— begin Data supplied —

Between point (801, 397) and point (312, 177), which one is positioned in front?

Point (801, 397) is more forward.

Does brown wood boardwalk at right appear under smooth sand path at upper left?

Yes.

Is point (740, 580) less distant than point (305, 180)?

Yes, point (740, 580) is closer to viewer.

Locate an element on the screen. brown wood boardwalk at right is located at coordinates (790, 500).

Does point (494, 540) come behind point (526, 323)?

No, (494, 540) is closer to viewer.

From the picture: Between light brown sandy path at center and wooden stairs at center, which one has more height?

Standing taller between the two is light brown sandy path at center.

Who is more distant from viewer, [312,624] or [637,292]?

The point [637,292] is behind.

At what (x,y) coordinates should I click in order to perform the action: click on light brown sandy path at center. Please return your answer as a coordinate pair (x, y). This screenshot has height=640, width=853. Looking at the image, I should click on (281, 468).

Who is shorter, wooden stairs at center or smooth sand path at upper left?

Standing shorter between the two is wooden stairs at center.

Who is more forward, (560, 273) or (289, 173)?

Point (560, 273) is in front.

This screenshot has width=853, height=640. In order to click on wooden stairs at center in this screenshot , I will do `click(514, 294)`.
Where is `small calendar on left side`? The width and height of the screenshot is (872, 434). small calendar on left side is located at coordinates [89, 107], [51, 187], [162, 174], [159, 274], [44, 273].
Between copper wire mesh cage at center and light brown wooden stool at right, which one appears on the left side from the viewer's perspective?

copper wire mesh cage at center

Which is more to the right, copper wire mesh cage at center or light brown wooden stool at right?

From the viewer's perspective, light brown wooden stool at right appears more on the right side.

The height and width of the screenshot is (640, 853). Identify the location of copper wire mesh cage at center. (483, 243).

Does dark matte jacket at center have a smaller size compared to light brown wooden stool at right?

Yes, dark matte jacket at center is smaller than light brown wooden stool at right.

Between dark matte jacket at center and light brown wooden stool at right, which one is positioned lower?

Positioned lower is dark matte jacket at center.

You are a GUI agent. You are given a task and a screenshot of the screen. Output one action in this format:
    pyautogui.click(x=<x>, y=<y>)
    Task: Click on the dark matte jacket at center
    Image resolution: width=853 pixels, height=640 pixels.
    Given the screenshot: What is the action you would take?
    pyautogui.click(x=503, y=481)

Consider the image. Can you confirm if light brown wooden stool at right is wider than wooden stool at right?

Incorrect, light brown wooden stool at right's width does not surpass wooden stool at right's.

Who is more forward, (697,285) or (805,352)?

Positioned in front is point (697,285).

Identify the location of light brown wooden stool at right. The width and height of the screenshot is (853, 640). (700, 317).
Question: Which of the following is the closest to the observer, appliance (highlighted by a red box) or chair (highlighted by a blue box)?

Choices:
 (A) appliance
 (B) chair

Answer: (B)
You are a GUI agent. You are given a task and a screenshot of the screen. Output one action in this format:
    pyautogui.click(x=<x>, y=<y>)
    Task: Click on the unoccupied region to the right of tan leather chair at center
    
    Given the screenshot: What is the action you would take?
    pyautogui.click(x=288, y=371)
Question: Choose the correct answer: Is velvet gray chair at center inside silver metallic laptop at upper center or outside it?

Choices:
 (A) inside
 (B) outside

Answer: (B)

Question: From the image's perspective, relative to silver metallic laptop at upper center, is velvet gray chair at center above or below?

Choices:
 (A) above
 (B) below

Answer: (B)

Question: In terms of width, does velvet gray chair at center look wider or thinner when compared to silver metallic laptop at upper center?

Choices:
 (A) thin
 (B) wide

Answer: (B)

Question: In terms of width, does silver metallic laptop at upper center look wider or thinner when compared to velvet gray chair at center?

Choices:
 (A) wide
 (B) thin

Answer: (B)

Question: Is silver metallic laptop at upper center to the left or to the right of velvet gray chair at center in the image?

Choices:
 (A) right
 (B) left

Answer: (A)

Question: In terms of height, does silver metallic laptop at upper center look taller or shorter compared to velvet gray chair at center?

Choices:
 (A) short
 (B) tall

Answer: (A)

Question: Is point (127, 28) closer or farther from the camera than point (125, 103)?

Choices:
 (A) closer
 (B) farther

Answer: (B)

— end Data supplied —

Reproduce all of the data above word for word, keeping every line in its original order.

Task output:
Between point (801, 397) and point (312, 177), which one is positioned in front?

Point (801, 397) is more forward.

Does brown wood boardwalk at right appear under smooth sand path at upper left?

Yes.

Is point (740, 580) less distant than point (305, 180)?

Yes, point (740, 580) is closer to viewer.

Locate an element on the screen. brown wood boardwalk at right is located at coordinates (790, 500).

Does point (494, 540) come behind point (526, 323)?

No, (494, 540) is closer to viewer.

From the picture: Between light brown sandy path at center and wooden stairs at center, which one has more height?

Standing taller between the two is light brown sandy path at center.

Who is more distant from viewer, [312,624] or [637,292]?

The point [637,292] is behind.

At what (x,y) coordinates should I click in order to perform the action: click on light brown sandy path at center. Please return your answer as a coordinate pair (x, y). This screenshot has height=640, width=853. Looking at the image, I should click on (281, 468).

Who is shorter, wooden stairs at center or smooth sand path at upper left?

Standing shorter between the two is wooden stairs at center.

Who is more forward, (560, 273) or (289, 173)?

Point (560, 273) is in front.

This screenshot has width=853, height=640. In order to click on wooden stairs at center in this screenshot , I will do `click(514, 294)`.
Where is `small calendar on left side`? The width and height of the screenshot is (872, 434). small calendar on left side is located at coordinates [89, 107], [51, 187], [162, 174], [159, 274], [44, 273].
Between copper wire mesh cage at center and light brown wooden stool at right, which one appears on the left side from the viewer's perspective?

copper wire mesh cage at center

Which is more to the right, copper wire mesh cage at center or light brown wooden stool at right?

From the viewer's perspective, light brown wooden stool at right appears more on the right side.

The height and width of the screenshot is (640, 853). Identify the location of copper wire mesh cage at center. (483, 243).

Does dark matte jacket at center have a smaller size compared to light brown wooden stool at right?

Yes, dark matte jacket at center is smaller than light brown wooden stool at right.

Between dark matte jacket at center and light brown wooden stool at right, which one is positioned lower?

Positioned lower is dark matte jacket at center.

You are a GUI agent. You are given a task and a screenshot of the screen. Output one action in this format:
    pyautogui.click(x=<x>, y=<y>)
    Task: Click on the dark matte jacket at center
    Image resolution: width=853 pixels, height=640 pixels.
    Given the screenshot: What is the action you would take?
    pyautogui.click(x=503, y=481)

Consider the image. Can you confirm if light brown wooden stool at right is wider than wooden stool at right?

Incorrect, light brown wooden stool at right's width does not surpass wooden stool at right's.

Who is more forward, (697,285) or (805,352)?

Positioned in front is point (697,285).

Identify the location of light brown wooden stool at right. The width and height of the screenshot is (853, 640). (700, 317).
Question: Which of the following is the closest to the observer, appliance (highlighted by a red box) or chair (highlighted by a blue box)?

Choices:
 (A) appliance
 (B) chair

Answer: (B)
You are a GUI agent. You are given a task and a screenshot of the screen. Output one action in this format:
    pyautogui.click(x=<x>, y=<y>)
    Task: Click on the unoccupied region to the right of tan leather chair at center
    
    Given the screenshot: What is the action you would take?
    pyautogui.click(x=288, y=371)
Question: Choose the correct answer: Is velvet gray chair at center inside silver metallic laptop at upper center or outside it?

Choices:
 (A) inside
 (B) outside

Answer: (B)

Question: From the image's perspective, relative to silver metallic laptop at upper center, is velvet gray chair at center above or below?

Choices:
 (A) above
 (B) below

Answer: (B)

Question: In terms of width, does velvet gray chair at center look wider or thinner when compared to silver metallic laptop at upper center?

Choices:
 (A) thin
 (B) wide

Answer: (B)

Question: In terms of width, does silver metallic laptop at upper center look wider or thinner when compared to velvet gray chair at center?

Choices:
 (A) wide
 (B) thin

Answer: (B)

Question: Is silver metallic laptop at upper center to the left or to the right of velvet gray chair at center in the image?

Choices:
 (A) right
 (B) left

Answer: (A)

Question: In terms of height, does silver metallic laptop at upper center look taller or shorter compared to velvet gray chair at center?

Choices:
 (A) short
 (B) tall

Answer: (A)

Question: Is point (127, 28) closer or farther from the camera than point (125, 103)?

Choices:
 (A) closer
 (B) farther

Answer: (B)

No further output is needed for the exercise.